### Exercise brief
When you return the data, keep every line exactly as it is and leave out the pictures.

### Information shown
--------------------
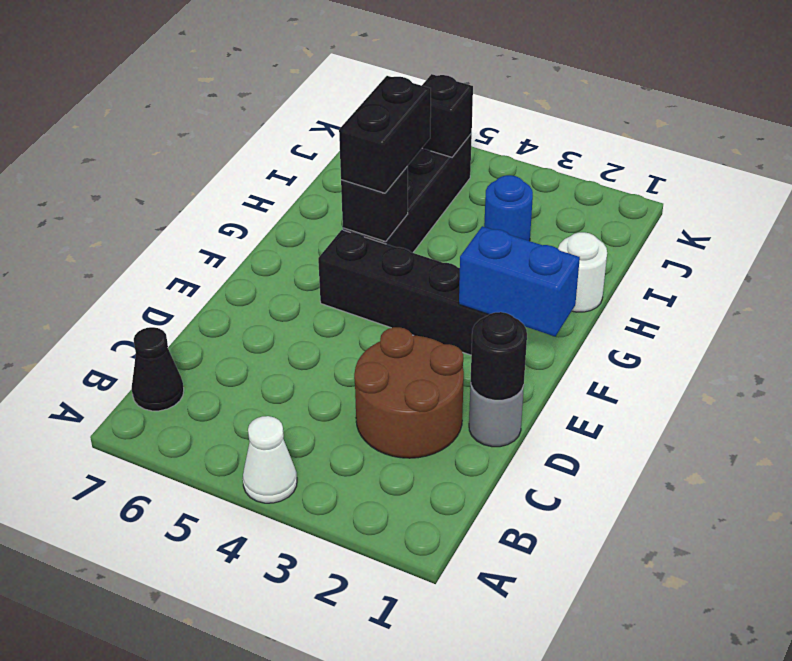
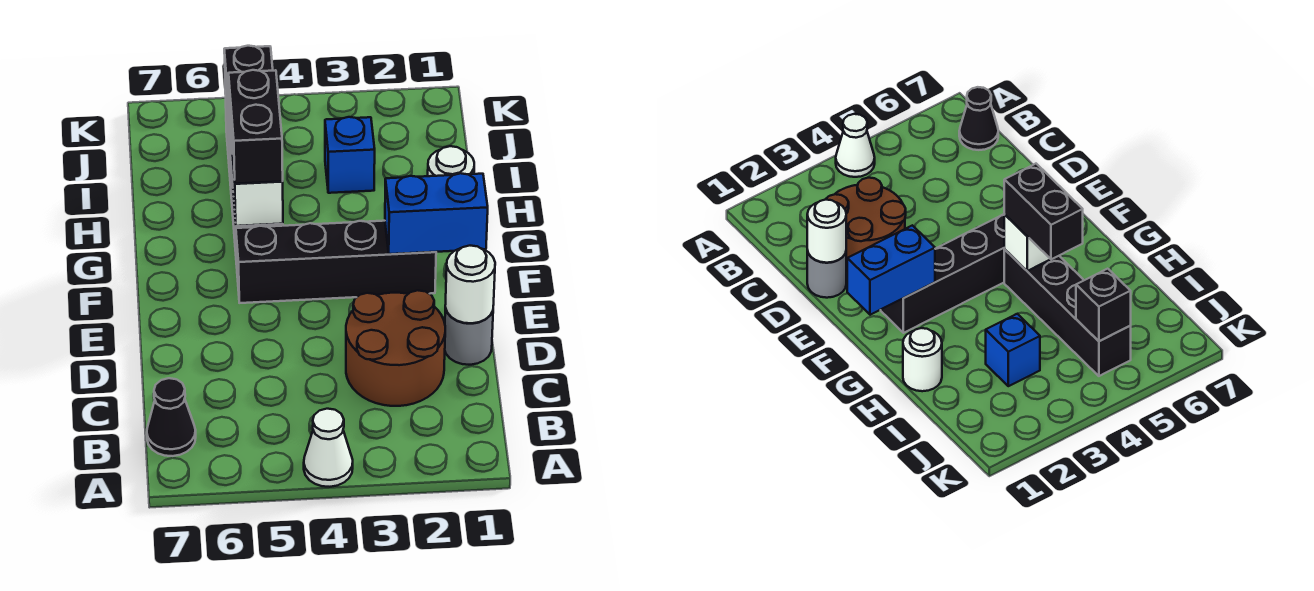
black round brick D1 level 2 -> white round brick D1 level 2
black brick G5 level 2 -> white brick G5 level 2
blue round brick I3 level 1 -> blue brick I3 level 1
--------------------
### Solution to the exercise
black round brick D1 level 2 -> white round brick D1 level 2
black brick G5 level 2 -> white brick G5 level 2
blue round brick I3 level 1 -> blue brick I3 level 1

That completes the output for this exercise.